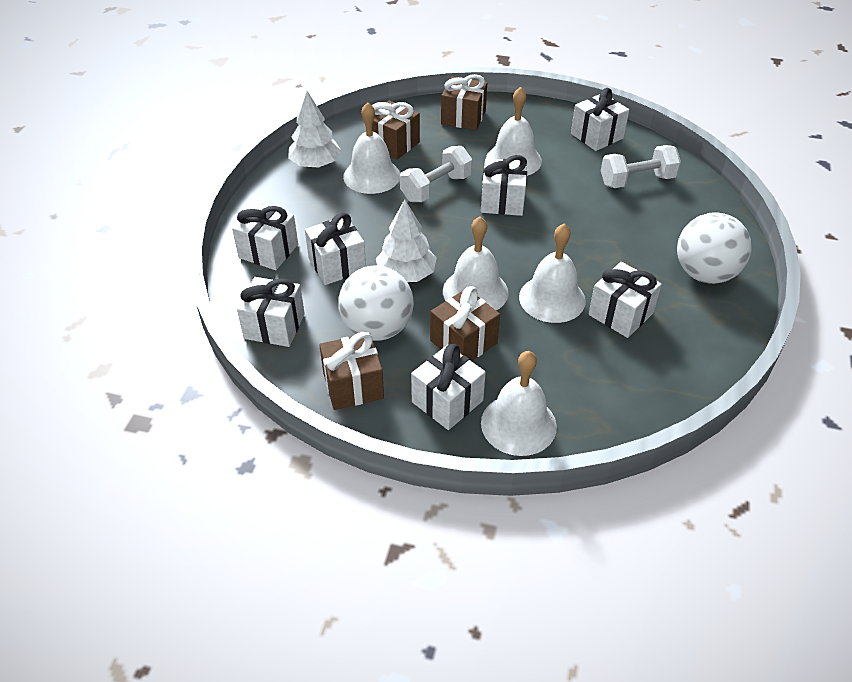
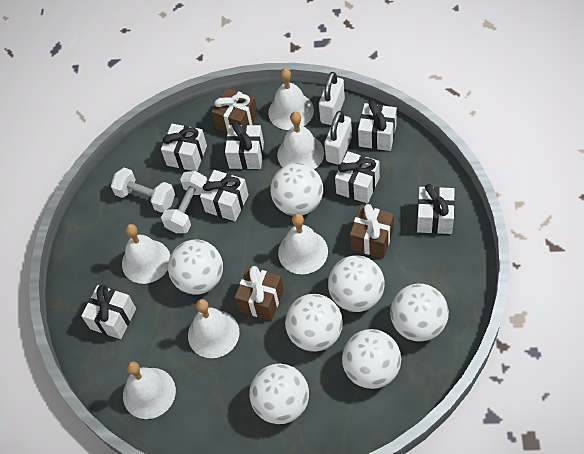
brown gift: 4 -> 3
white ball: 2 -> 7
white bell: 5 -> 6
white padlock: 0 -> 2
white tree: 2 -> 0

============

◆ **WHAT TO DO**
Because only the text is wanted, repeat all the entries exactly and leave out the pictures.

◆ **RESPONSE FOR THIS EXERCISE**
brown gift: 4 -> 3
white ball: 2 -> 7
white bell: 5 -> 6
white padlock: 0 -> 2
white tree: 2 -> 0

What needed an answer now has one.